*RECORDS FOR THIS EXERCISE*:
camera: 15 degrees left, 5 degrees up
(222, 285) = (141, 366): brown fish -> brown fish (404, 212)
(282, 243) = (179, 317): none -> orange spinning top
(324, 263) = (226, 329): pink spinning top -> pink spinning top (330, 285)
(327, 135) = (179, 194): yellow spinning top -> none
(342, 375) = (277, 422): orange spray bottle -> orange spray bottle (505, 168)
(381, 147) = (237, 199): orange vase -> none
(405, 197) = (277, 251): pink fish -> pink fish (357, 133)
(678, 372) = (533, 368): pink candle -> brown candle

*GOAL OF THE EXERCISE*: Copy every line of the data that carries the word "none".

*WRITTEN REPLY*:
(282, 243) = (179, 317): none -> orange spinning top
(327, 135) = (179, 194): yellow spinning top -> none
(381, 147) = (237, 199): orange vase -> none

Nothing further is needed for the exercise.